**Work instruction:**
Which lines belong in the answer? Exactly those from the line containing "(282, 501) = (599, 616): none -> blue domino" through the last line of the records below, repeated as written.

(Object transformation records)
========================================

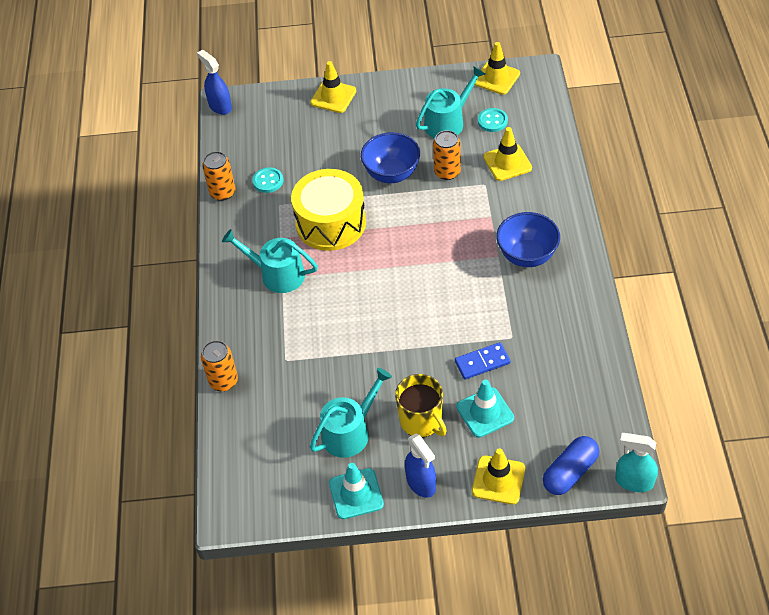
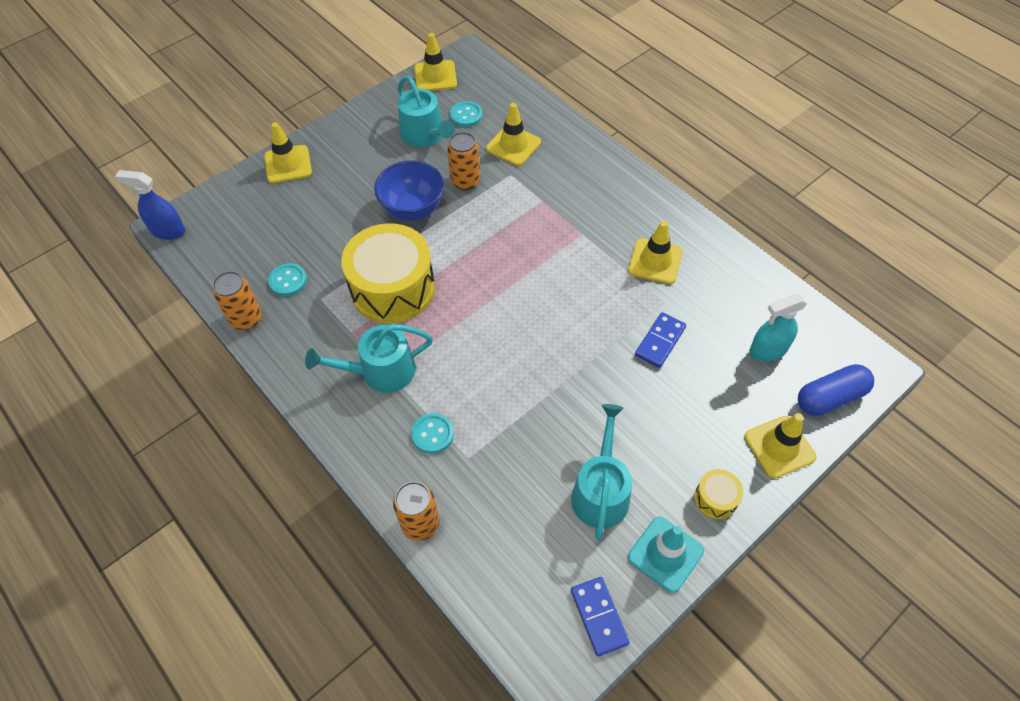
camera: 40 degrees left, 5 degrees up
(276, 332) = (432, 434): none -> turquoise button
(282, 501) = (599, 616): none -> blue domino
(421, 421) = (658, 434): yellow mug -> none
(421, 483) = (715, 498): blue spray bottle -> yellow drum
(448, 122) = (425, 135): turquoise watering can -> turquoise watering can turned 135 degrees clockwise
(485, 412) = (707, 388): turquoise traffic cone -> none
(527, 256) = (607, 219): blue bowl -> none
(533, 305) = (655, 261): none -> yellow traffic cone
(570, 472) = (830, 397): blue capsule -> blue capsule turned 60 degrees clockwise
(634, 481) = (886, 371): turquoise spray bottle -> turquoise spray bottle (767, 350)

========================================

**Output below:**
(282, 501) = (599, 616): none -> blue domino
(421, 421) = (658, 434): yellow mug -> none
(421, 483) = (715, 498): blue spray bottle -> yellow drum
(448, 122) = (425, 135): turquoise watering can -> turquoise watering can turned 135 degrees clockwise
(485, 412) = (707, 388): turquoise traffic cone -> none
(527, 256) = (607, 219): blue bowl -> none
(533, 305) = (655, 261): none -> yellow traffic cone
(570, 472) = (830, 397): blue capsule -> blue capsule turned 60 degrees clockwise
(634, 481) = (886, 371): turquoise spray bottle -> turquoise spray bottle (767, 350)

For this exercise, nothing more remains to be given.